-- Data shown follows --
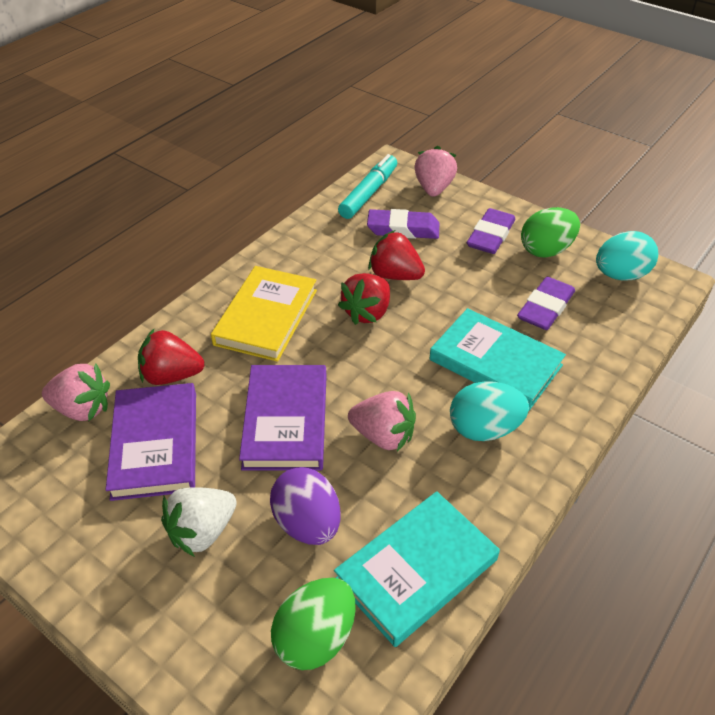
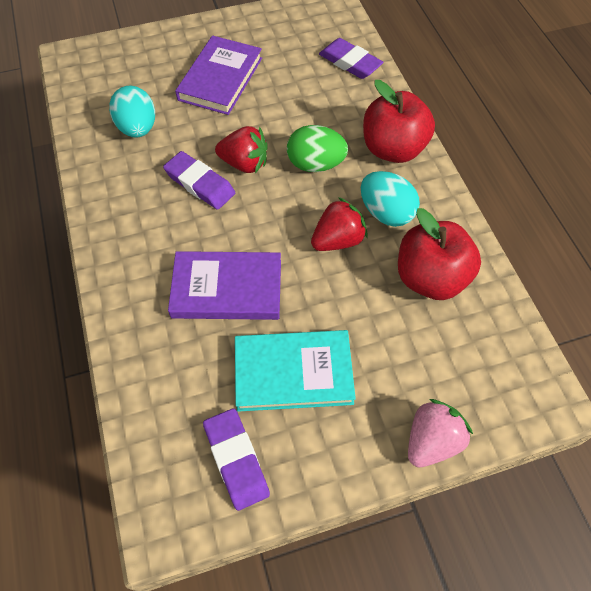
green egg: [271,578,356,670] [521,207,580,258] = 2 -> [287,125,348,172] = 1
pink strawberry: [42,364,110,421] [348,391,416,452] [414,146,457,197] = 3 -> [408,399,473,467] = 1
purple egg: [270,467,341,545] = 1 -> none = 0
red apple: none = 0 -> [363,80,435,163] [398,208,481,300] = 2
red strawberry: [138,329,204,385] [338,273,390,325] [368,230,425,280] = 3 -> [215,126,267,173] [311,197,368,251] = 2
turquoise book: [334,491,500,647] [430,308,566,410] = 2 -> [235,330,356,412] = 1
turquoise marker: [338,154,397,219] = 1 -> none = 0
white strawberry: [161,487,237,557] = 1 -> none = 0
yellow book: [211,266,317,362] = 1 -> none = 0

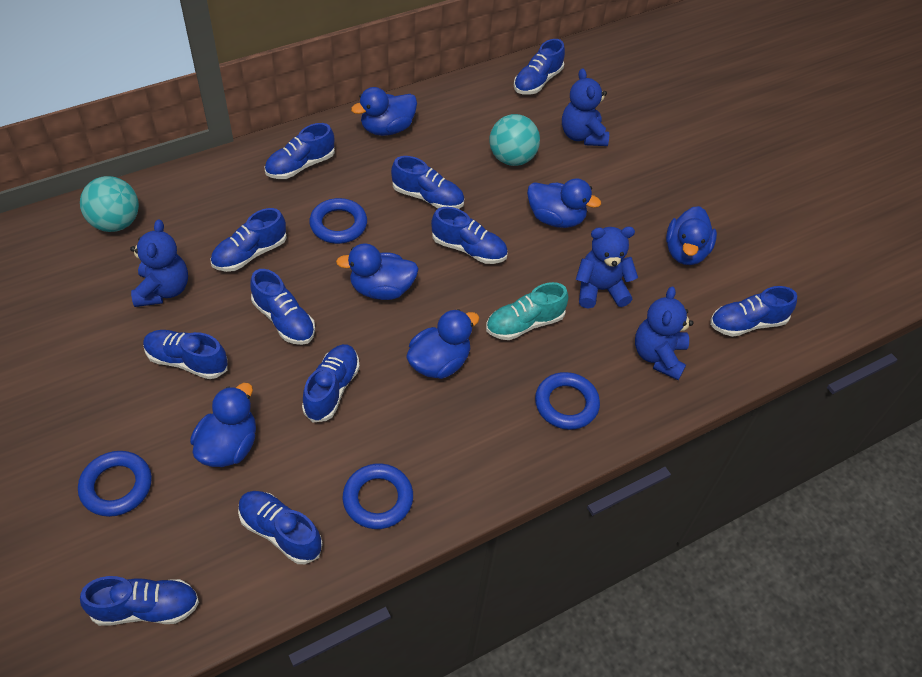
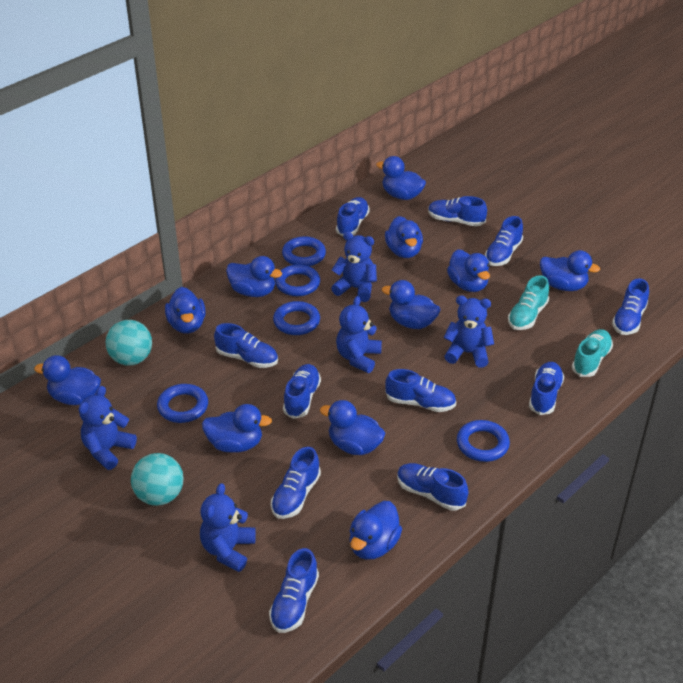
blue duck: [190,383,256,467] [336,243,419,300] [351,87,417,136] [406,309,480,379] [527,179,601,228] [666,206,717,265] = 6 -> [34,355,101,405] [165,287,206,333] [202,404,272,453] [226,256,282,297] [320,400,385,455] [350,501,402,560] [376,156,426,200] [382,280,440,329] [385,216,423,258] [447,249,490,292] [540,250,600,291] = 11
blue ring: [78,451,152,517] [309,198,367,244] [343,464,413,529] [535,372,600,430] = 4 -> [157,384,208,423] [273,301,320,335] [275,264,320,296] [282,236,326,266] [457,420,510,462] = 5
blue teddy bear: [130,220,188,307] [562,69,609,146] [576,226,638,309] [635,286,694,380] = 4 -> [79,386,137,470] [200,483,256,572] [331,232,377,302] [336,296,382,373] [444,295,494,368] = 5
turquoise shoe: [486,282,569,340] = 1 -> [508,275,549,330] [572,329,613,377] = 2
-- Data shown concluded --
Your instructions = Each entry above is to be duplicated exactly, and its pictures omitted.

Result for this task =
green egg: [271,578,356,670] [521,207,580,258] = 2 -> [287,125,348,172] = 1
pink strawberry: [42,364,110,421] [348,391,416,452] [414,146,457,197] = 3 -> [408,399,473,467] = 1
purple egg: [270,467,341,545] = 1 -> none = 0
red apple: none = 0 -> [363,80,435,163] [398,208,481,300] = 2
red strawberry: [138,329,204,385] [338,273,390,325] [368,230,425,280] = 3 -> [215,126,267,173] [311,197,368,251] = 2
turquoise book: [334,491,500,647] [430,308,566,410] = 2 -> [235,330,356,412] = 1
turquoise marker: [338,154,397,219] = 1 -> none = 0
white strawberry: [161,487,237,557] = 1 -> none = 0
yellow book: [211,266,317,362] = 1 -> none = 0

blue duck: [190,383,256,467] [336,243,419,300] [351,87,417,136] [406,309,480,379] [527,179,601,228] [666,206,717,265] = 6 -> [34,355,101,405] [165,287,206,333] [202,404,272,453] [226,256,282,297] [320,400,385,455] [350,501,402,560] [376,156,426,200] [382,280,440,329] [385,216,423,258] [447,249,490,292] [540,250,600,291] = 11
blue ring: [78,451,152,517] [309,198,367,244] [343,464,413,529] [535,372,600,430] = 4 -> [157,384,208,423] [273,301,320,335] [275,264,320,296] [282,236,326,266] [457,420,510,462] = 5
blue teddy bear: [130,220,188,307] [562,69,609,146] [576,226,638,309] [635,286,694,380] = 4 -> [79,386,137,470] [200,483,256,572] [331,232,377,302] [336,296,382,373] [444,295,494,368] = 5
turquoise shoe: [486,282,569,340] = 1 -> [508,275,549,330] [572,329,613,377] = 2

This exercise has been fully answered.